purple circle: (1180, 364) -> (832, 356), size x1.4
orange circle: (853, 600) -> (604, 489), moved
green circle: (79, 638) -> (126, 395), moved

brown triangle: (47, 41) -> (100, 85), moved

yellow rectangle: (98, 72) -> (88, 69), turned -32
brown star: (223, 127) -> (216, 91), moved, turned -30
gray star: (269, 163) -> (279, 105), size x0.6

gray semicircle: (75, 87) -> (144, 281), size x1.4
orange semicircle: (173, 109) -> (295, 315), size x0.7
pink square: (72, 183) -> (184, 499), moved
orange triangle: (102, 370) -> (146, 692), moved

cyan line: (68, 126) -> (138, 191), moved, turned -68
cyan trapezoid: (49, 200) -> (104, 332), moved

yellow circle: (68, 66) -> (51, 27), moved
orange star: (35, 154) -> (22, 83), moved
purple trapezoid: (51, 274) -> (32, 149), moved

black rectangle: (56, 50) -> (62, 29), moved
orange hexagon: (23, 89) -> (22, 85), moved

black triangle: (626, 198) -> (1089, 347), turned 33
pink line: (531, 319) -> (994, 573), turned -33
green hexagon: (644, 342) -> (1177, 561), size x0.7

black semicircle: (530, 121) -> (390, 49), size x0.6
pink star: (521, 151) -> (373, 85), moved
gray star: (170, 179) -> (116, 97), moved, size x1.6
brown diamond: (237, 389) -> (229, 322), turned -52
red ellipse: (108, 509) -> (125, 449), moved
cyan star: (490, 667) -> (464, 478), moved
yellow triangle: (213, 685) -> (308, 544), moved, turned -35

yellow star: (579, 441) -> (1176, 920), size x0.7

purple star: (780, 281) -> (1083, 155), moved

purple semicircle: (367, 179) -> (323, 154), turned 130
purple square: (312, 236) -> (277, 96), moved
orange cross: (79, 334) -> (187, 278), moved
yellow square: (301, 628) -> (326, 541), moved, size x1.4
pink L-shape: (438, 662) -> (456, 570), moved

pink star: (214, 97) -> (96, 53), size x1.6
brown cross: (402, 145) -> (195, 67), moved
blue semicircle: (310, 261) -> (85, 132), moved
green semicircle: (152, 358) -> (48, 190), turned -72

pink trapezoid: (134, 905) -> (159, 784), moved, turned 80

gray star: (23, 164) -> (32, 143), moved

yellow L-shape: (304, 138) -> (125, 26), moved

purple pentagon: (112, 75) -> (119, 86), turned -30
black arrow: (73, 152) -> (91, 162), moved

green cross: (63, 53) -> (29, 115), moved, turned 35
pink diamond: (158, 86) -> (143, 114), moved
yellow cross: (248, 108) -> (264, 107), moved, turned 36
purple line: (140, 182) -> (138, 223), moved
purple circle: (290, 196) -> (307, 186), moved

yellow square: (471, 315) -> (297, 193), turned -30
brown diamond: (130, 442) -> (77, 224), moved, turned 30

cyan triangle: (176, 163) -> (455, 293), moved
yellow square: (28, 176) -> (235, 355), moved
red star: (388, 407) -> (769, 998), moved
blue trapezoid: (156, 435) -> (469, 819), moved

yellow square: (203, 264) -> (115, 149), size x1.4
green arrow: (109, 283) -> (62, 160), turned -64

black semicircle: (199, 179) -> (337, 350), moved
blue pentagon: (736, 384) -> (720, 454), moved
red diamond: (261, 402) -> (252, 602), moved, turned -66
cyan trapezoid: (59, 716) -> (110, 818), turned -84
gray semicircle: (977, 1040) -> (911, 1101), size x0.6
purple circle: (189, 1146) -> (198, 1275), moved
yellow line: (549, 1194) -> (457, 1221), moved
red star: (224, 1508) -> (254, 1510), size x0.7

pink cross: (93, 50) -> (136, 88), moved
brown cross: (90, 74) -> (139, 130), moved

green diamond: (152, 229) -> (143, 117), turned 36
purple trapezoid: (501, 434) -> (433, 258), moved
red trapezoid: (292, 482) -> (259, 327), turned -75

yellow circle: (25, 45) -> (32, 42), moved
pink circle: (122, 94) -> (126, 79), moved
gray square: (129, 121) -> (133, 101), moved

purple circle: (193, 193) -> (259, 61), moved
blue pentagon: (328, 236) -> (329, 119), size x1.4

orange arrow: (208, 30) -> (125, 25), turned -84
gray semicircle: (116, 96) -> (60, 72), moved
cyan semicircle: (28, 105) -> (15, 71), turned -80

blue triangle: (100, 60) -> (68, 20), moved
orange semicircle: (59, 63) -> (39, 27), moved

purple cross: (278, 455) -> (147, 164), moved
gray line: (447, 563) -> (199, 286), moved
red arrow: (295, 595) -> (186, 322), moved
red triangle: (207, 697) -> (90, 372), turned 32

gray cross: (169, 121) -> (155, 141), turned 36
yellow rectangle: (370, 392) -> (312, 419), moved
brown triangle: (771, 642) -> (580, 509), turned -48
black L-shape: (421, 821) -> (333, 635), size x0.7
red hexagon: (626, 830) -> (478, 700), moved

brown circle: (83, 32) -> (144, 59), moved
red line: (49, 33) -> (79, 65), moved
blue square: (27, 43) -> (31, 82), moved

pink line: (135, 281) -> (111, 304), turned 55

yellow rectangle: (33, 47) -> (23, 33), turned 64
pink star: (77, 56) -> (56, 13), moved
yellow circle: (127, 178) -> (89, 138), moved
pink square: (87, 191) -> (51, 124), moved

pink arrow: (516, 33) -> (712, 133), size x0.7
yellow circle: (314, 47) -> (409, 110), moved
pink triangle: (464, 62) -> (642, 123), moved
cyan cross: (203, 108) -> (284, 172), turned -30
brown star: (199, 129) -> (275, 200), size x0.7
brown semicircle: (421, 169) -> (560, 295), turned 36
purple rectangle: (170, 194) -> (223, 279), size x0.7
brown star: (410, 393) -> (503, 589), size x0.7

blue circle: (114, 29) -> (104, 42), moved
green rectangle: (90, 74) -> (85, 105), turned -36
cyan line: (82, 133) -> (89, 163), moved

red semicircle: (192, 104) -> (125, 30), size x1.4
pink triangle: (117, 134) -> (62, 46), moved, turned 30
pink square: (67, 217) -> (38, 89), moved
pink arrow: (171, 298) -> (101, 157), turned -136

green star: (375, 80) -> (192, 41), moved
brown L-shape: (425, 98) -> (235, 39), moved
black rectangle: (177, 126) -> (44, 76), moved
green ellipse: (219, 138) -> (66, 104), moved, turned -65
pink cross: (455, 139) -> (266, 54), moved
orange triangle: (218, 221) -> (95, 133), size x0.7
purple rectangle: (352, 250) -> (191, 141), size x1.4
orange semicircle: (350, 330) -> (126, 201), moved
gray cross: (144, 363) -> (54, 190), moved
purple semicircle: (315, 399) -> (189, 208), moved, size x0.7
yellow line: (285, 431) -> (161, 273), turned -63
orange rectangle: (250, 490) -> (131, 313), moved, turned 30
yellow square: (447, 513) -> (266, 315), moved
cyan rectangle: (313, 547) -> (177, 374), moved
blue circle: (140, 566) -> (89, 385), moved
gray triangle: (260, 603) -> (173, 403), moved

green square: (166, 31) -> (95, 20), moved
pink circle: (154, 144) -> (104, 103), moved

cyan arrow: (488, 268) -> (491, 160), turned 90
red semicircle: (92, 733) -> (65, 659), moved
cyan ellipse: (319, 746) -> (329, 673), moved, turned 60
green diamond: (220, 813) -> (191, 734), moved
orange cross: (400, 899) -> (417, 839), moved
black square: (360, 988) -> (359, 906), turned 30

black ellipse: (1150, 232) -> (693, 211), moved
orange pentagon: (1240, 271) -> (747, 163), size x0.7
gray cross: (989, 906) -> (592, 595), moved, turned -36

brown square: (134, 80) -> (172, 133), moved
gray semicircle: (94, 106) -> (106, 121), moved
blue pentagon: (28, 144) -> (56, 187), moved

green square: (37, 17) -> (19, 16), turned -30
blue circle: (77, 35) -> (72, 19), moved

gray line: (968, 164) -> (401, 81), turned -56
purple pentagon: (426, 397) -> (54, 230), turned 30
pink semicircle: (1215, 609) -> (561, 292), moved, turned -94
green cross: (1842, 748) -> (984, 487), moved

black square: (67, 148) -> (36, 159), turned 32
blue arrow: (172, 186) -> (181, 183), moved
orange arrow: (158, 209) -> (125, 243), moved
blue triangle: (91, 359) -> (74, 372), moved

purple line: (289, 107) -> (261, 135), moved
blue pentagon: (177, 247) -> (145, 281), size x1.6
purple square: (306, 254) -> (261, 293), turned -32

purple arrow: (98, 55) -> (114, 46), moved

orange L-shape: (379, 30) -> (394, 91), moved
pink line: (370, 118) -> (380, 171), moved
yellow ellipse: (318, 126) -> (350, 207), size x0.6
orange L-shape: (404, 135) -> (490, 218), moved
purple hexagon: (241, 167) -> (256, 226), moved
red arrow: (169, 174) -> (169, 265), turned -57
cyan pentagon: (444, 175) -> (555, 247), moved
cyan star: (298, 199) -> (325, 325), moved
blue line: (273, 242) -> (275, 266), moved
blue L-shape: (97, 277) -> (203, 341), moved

▸ What the task asks
Go through the material and select each line with the string "diamond" in it.

▸ Response below
brown diamond: (237, 389) -> (229, 322), turned -52
pink diamond: (158, 86) -> (143, 114), moved
brown diamond: (130, 442) -> (77, 224), moved, turned 30
red diamond: (261, 402) -> (252, 602), moved, turned -66
green diamond: (152, 229) -> (143, 117), turned 36
green diamond: (220, 813) -> (191, 734), moved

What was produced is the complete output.